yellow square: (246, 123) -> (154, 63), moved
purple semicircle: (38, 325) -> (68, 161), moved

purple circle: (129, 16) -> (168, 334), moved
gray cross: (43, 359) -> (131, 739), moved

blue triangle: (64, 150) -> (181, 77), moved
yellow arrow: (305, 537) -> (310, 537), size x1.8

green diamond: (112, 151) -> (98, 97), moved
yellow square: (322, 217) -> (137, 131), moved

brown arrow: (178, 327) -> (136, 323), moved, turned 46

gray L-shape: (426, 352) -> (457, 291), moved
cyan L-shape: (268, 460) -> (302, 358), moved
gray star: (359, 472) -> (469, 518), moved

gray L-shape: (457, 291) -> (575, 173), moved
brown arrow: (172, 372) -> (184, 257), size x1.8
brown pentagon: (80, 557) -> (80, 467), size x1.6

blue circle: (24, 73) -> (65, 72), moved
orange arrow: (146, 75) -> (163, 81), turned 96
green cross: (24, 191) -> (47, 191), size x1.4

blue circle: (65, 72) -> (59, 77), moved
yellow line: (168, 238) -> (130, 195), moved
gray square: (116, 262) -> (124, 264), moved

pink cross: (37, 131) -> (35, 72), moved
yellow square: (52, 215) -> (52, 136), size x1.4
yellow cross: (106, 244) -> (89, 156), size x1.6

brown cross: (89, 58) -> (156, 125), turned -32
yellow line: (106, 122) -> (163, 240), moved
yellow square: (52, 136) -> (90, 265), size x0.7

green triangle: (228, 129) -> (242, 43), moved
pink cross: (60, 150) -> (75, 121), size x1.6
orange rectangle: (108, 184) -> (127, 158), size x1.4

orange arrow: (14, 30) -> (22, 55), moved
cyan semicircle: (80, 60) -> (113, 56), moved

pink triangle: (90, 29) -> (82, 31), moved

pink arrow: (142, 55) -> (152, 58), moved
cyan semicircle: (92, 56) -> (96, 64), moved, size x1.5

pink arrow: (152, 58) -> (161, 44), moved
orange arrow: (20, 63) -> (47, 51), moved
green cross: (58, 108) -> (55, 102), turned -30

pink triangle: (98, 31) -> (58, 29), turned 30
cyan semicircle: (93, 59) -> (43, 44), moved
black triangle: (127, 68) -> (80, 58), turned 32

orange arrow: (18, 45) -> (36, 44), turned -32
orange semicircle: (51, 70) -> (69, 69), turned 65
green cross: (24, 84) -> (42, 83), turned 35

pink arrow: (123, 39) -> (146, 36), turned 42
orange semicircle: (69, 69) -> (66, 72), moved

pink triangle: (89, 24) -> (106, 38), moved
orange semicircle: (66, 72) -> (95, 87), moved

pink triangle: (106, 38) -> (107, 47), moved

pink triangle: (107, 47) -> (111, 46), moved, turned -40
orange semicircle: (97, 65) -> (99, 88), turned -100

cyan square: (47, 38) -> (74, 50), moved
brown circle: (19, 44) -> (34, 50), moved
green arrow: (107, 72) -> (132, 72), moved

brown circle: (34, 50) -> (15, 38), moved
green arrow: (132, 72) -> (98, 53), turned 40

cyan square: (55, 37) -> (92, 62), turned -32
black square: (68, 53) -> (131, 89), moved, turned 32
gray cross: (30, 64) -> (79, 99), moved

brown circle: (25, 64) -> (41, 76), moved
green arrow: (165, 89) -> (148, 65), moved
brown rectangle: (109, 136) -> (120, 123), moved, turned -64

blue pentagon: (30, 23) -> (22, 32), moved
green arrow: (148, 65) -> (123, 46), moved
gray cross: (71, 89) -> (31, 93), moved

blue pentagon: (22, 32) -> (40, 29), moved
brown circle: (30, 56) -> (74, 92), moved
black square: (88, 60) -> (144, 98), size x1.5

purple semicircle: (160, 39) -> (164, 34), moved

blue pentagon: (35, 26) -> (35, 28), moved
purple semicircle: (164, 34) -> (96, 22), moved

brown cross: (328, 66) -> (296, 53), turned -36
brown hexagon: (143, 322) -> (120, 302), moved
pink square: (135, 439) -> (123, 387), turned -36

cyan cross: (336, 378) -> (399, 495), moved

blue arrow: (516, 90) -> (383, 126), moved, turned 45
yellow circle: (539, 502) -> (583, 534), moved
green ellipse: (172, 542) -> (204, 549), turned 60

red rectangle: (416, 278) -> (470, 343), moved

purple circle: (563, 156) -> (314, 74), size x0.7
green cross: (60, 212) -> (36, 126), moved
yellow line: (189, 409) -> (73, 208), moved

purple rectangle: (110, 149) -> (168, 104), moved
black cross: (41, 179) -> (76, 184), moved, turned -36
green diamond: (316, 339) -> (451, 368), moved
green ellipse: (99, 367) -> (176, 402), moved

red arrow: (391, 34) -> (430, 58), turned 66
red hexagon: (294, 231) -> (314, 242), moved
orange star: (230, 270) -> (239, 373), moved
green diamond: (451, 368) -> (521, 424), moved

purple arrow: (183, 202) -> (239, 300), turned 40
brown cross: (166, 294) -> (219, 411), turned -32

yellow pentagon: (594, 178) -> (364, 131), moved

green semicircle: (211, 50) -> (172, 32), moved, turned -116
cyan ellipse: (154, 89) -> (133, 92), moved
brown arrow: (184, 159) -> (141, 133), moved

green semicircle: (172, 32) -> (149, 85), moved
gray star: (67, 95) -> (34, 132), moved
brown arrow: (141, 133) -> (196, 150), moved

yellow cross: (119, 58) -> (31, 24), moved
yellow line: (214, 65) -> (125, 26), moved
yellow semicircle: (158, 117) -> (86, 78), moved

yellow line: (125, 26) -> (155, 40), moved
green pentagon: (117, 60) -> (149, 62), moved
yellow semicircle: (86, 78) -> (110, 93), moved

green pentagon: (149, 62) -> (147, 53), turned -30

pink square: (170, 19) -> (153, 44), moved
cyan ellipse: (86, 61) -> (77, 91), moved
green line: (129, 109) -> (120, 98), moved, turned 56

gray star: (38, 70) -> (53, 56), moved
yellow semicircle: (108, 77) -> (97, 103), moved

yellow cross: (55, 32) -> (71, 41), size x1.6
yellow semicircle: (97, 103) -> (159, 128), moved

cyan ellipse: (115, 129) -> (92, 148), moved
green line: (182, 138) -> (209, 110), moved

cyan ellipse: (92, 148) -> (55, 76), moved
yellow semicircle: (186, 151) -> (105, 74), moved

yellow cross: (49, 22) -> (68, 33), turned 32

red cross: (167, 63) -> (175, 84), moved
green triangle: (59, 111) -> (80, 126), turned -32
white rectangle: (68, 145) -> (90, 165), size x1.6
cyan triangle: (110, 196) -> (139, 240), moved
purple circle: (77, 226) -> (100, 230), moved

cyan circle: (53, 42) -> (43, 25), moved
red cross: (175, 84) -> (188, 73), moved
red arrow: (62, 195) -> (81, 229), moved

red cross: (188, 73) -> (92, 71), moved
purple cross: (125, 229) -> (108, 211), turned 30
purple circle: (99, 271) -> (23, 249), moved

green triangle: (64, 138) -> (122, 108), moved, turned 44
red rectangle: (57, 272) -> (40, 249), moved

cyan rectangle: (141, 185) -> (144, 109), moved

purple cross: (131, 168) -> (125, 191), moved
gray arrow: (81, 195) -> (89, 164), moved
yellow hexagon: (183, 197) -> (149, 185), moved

▬▬▬

§ What to work on
Using the entries above, tally every line that holds the word "star". Answer with that number only.

§ Solution below
4